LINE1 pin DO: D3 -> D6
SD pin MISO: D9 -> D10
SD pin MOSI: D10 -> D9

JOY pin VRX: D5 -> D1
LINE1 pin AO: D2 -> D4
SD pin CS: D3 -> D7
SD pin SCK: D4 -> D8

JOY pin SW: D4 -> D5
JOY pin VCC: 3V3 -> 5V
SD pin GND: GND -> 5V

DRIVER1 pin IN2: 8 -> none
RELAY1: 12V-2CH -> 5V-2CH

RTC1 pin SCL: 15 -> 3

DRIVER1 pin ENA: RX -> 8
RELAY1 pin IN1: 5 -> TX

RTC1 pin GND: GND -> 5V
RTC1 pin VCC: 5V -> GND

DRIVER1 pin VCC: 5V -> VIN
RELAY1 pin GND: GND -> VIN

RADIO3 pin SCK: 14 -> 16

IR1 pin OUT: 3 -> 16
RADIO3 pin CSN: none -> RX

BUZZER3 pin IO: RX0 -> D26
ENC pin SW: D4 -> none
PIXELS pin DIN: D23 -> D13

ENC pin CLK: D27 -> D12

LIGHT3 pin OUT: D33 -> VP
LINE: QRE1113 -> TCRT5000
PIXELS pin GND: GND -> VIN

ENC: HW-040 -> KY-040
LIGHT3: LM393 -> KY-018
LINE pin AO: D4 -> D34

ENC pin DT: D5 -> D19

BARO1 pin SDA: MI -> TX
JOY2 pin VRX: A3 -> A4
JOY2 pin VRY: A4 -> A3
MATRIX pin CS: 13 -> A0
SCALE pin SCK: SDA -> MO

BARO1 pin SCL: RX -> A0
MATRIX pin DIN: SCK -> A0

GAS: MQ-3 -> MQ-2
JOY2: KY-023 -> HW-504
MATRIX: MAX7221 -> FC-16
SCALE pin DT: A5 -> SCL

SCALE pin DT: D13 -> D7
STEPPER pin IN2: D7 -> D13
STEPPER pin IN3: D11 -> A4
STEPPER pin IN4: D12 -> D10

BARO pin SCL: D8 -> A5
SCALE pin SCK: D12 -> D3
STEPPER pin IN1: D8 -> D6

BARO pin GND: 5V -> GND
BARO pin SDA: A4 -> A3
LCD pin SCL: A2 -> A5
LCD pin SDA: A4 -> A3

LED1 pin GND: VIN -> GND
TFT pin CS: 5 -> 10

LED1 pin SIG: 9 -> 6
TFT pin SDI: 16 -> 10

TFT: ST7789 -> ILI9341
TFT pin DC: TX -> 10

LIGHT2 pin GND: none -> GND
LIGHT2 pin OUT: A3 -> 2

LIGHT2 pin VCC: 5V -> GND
━━━━━━━━━━━━━━━━━━━━━━━━━━━━━━
• [Directions for this task] All the lines above should be written out once more, exactly.

• [Your solution]
LINE1 pin DO: D3 -> D6
SD pin MISO: D9 -> D10
SD pin MOSI: D10 -> D9

JOY pin VRX: D5 -> D1
LINE1 pin AO: D2 -> D4
SD pin CS: D3 -> D7
SD pin SCK: D4 -> D8

JOY pin SW: D4 -> D5
JOY pin VCC: 3V3 -> 5V
SD pin GND: GND -> 5V

DRIVER1 pin IN2: 8 -> none
RELAY1: 12V-2CH -> 5V-2CH

RTC1 pin SCL: 15 -> 3

DRIVER1 pin ENA: RX -> 8
RELAY1 pin IN1: 5 -> TX

RTC1 pin GND: GND -> 5V
RTC1 pin VCC: 5V -> GND

DRIVER1 pin VCC: 5V -> VIN
RELAY1 pin GND: GND -> VIN

RADIO3 pin SCK: 14 -> 16

IR1 pin OUT: 3 -> 16
RADIO3 pin CSN: none -> RX

BUZZER3 pin IO: RX0 -> D26
ENC pin SW: D4 -> none
PIXELS pin DIN: D23 -> D13

ENC pin CLK: D27 -> D12

LIGHT3 pin OUT: D33 -> VP
LINE: QRE1113 -> TCRT5000
PIXELS pin GND: GND -> VIN

ENC: HW-040 -> KY-040
LIGHT3: LM393 -> KY-018
LINE pin AO: D4 -> D34

ENC pin DT: D5 -> D19

BARO1 pin SDA: MI -> TX
JOY2 pin VRX: A3 -> A4
JOY2 pin VRY: A4 -> A3
MATRIX pin CS: 13 -> A0
SCALE pin SCK: SDA -> MO

BARO1 pin SCL: RX -> A0
MATRIX pin DIN: SCK -> A0

GAS: MQ-3 -> MQ-2
JOY2: KY-023 -> HW-504
MATRIX: MAX7221 -> FC-16
SCALE pin DT: A5 -> SCL

SCALE pin DT: D13 -> D7
STEPPER pin IN2: D7 -> D13
STEPPER pin IN3: D11 -> A4
STEPPER pin IN4: D12 -> D10

BARO pin SCL: D8 -> A5
SCALE pin SCK: D12 -> D3
STEPPER pin IN1: D8 -> D6

BARO pin GND: 5V -> GND
BARO pin SDA: A4 -> A3
LCD pin SCL: A2 -> A5
LCD pin SDA: A4 -> A3

LED1 pin GND: VIN -> GND
TFT pin CS: 5 -> 10

LED1 pin SIG: 9 -> 6
TFT pin SDI: 16 -> 10

TFT: ST7789 -> ILI9341
TFT pin DC: TX -> 10

LIGHT2 pin GND: none -> GND
LIGHT2 pin OUT: A3 -> 2

LIGHT2 pin VCC: 5V -> GND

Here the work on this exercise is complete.